'''

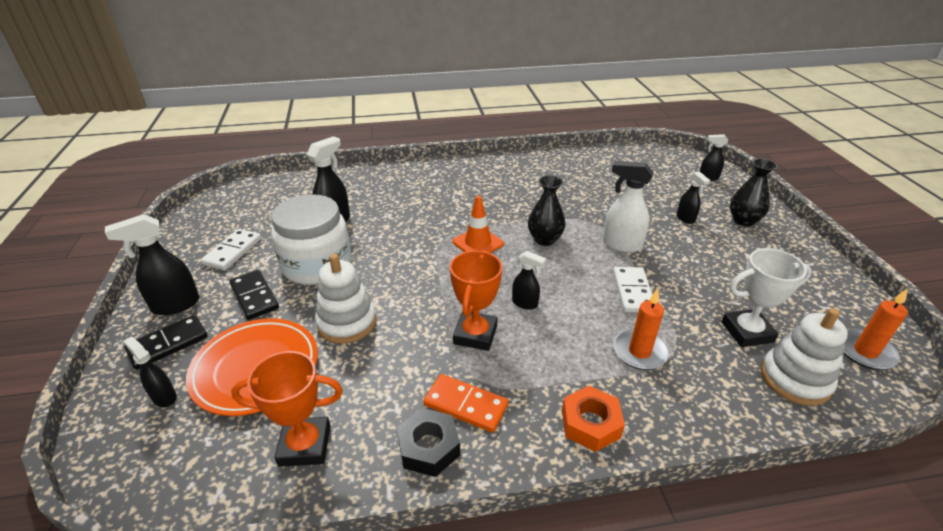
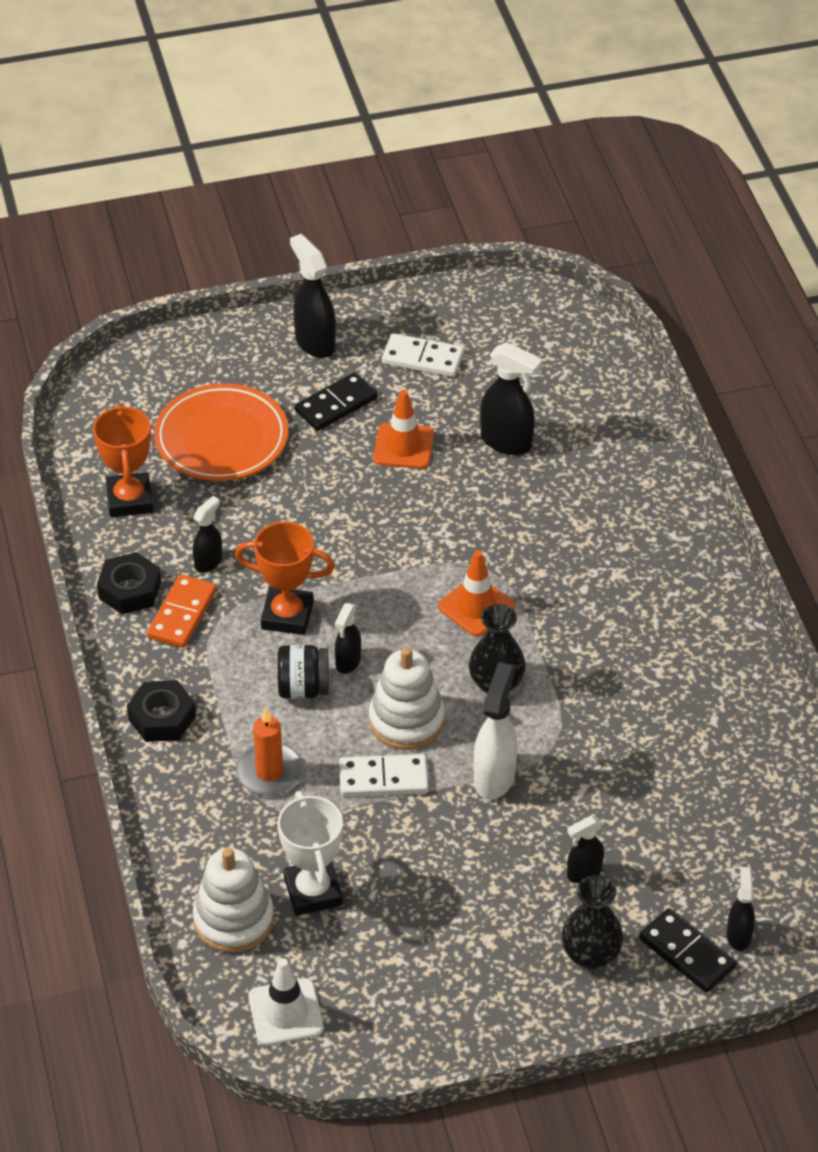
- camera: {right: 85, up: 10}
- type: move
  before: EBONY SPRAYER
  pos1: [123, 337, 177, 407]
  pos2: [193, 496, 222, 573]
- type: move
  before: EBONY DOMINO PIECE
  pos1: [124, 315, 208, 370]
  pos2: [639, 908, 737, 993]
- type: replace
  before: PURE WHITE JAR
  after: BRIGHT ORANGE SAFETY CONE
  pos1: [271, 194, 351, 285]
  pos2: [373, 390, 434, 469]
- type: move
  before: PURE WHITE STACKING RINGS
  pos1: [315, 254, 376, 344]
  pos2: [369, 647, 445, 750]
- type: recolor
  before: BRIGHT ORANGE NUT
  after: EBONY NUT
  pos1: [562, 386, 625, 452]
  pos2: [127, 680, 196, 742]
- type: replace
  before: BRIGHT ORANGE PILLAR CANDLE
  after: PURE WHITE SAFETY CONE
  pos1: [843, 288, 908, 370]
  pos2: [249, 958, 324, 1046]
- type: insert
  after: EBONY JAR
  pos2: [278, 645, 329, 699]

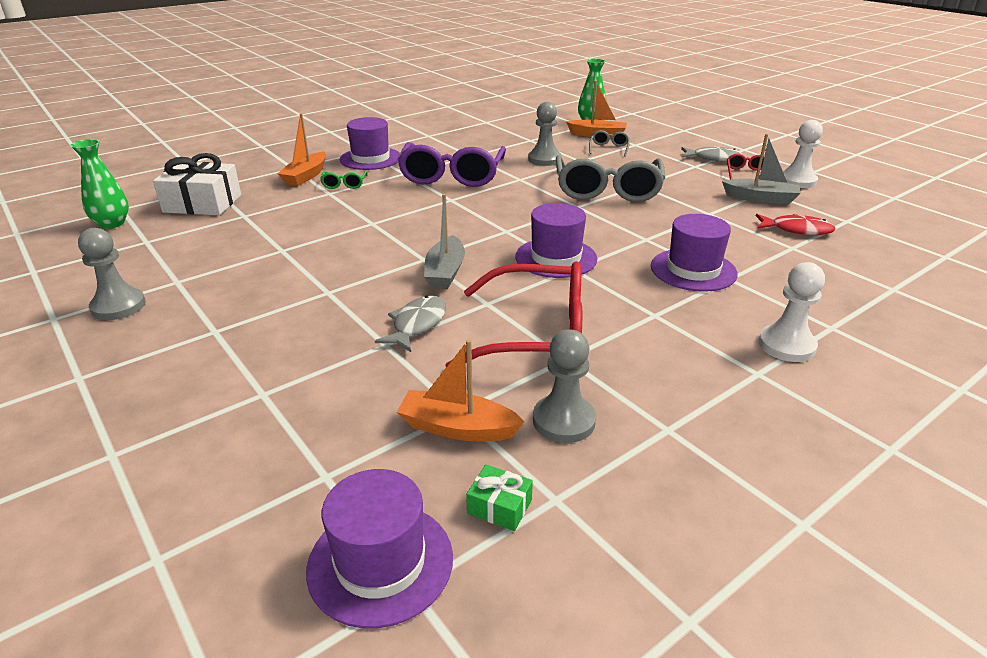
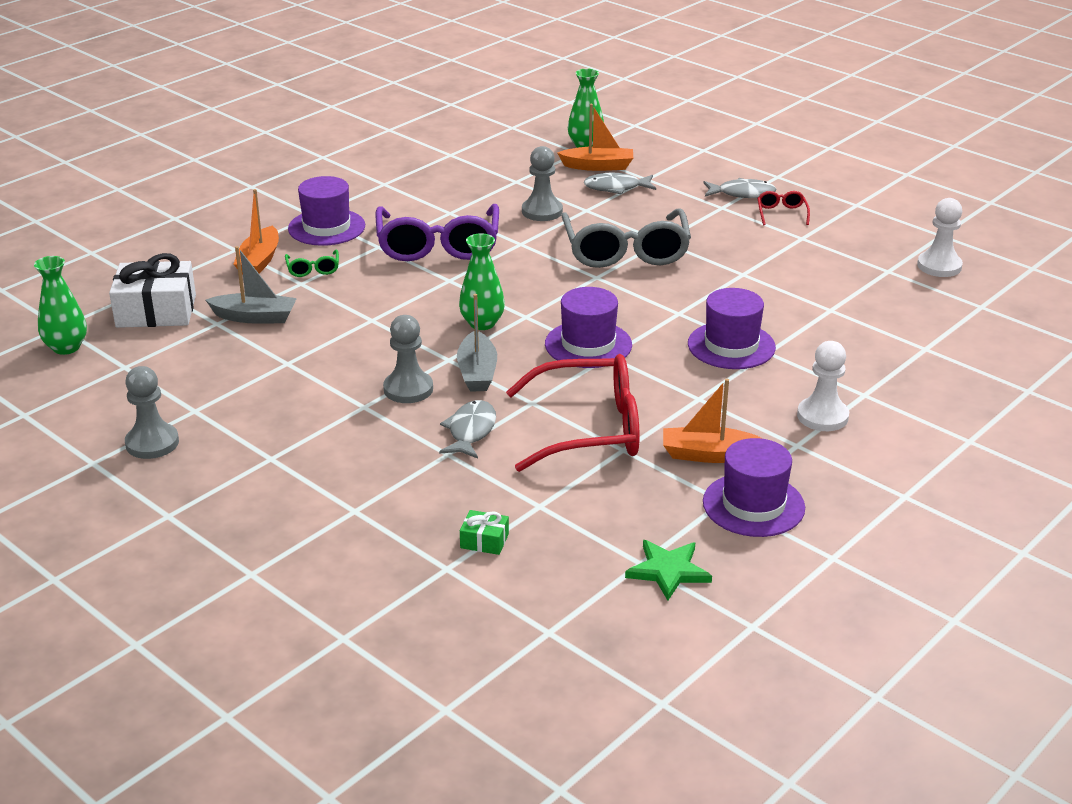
- camera: {right: -10, up: 0}
- type: move
  before: VIOLET HAT
  pos1: [306, 469, 453, 628]
  pos2: [703, 438, 805, 537]
- type: move
  before: BRIGHT ORANGE TOY BOAT
  pos1: [397, 339, 525, 441]
  pos2: [663, 379, 763, 463]
- type: move
  before: LEAF-GREEN WRAPPED GIFT
  pos1: [466, 465, 533, 531]
  pos2: [460, 510, 509, 555]
- type: move
  before: ASH-GREY PAWN
  pos1: [533, 329, 596, 443]
  pos2: [383, 315, 433, 403]
- type: replace
  before: ASH-GREY GLASSES
  after: ASH-GREY TOY FISH
  pos1: [589, 130, 630, 157]
  pos2: [584, 173, 656, 194]
- type: move
  before: ASH-GREY TOY BOAT
  pos1: [722, 134, 801, 204]
  pos2: [206, 246, 297, 324]
- type: delete
  before: CRIMSON TOY FISH
  pos1: [756, 214, 835, 235]
- type: move
  before: PURE WHITE PAWN
  pos1: [783, 120, 823, 188]
  pos2: [917, 198, 963, 277]
- type: insert
  after: LEAF-GREEN FLOWER VASE
  pos2: [459, 233, 505, 330]
- type: insert
  after: LEAF-GREEN STAR SHAPE
  pos2: [625, 540, 712, 600]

'''

## Activity
Write the records out again exactly as shown above, keeping no pictures.

## Exercise output
- camera: {right: 85, up: 10}
- type: move
  before: EBONY SPRAYER
  pos1: [123, 337, 177, 407]
  pos2: [193, 496, 222, 573]
- type: move
  before: EBONY DOMINO PIECE
  pos1: [124, 315, 208, 370]
  pos2: [639, 908, 737, 993]
- type: replace
  before: PURE WHITE JAR
  after: BRIGHT ORANGE SAFETY CONE
  pos1: [271, 194, 351, 285]
  pos2: [373, 390, 434, 469]
- type: move
  before: PURE WHITE STACKING RINGS
  pos1: [315, 254, 376, 344]
  pos2: [369, 647, 445, 750]
- type: recolor
  before: BRIGHT ORANGE NUT
  after: EBONY NUT
  pos1: [562, 386, 625, 452]
  pos2: [127, 680, 196, 742]
- type: replace
  before: BRIGHT ORANGE PILLAR CANDLE
  after: PURE WHITE SAFETY CONE
  pos1: [843, 288, 908, 370]
  pos2: [249, 958, 324, 1046]
- type: insert
  after: EBONY JAR
  pos2: [278, 645, 329, 699]

- camera: {right: -10, up: 0}
- type: move
  before: VIOLET HAT
  pos1: [306, 469, 453, 628]
  pos2: [703, 438, 805, 537]
- type: move
  before: BRIGHT ORANGE TOY BOAT
  pos1: [397, 339, 525, 441]
  pos2: [663, 379, 763, 463]
- type: move
  before: LEAF-GREEN WRAPPED GIFT
  pos1: [466, 465, 533, 531]
  pos2: [460, 510, 509, 555]
- type: move
  before: ASH-GREY PAWN
  pos1: [533, 329, 596, 443]
  pos2: [383, 315, 433, 403]
- type: replace
  before: ASH-GREY GLASSES
  after: ASH-GREY TOY FISH
  pos1: [589, 130, 630, 157]
  pos2: [584, 173, 656, 194]
- type: move
  before: ASH-GREY TOY BOAT
  pos1: [722, 134, 801, 204]
  pos2: [206, 246, 297, 324]
- type: delete
  before: CRIMSON TOY FISH
  pos1: [756, 214, 835, 235]
- type: move
  before: PURE WHITE PAWN
  pos1: [783, 120, 823, 188]
  pos2: [917, 198, 963, 277]
- type: insert
  after: LEAF-GREEN FLOWER VASE
  pos2: [459, 233, 505, 330]
- type: insert
  after: LEAF-GREEN STAR SHAPE
  pos2: [625, 540, 712, 600]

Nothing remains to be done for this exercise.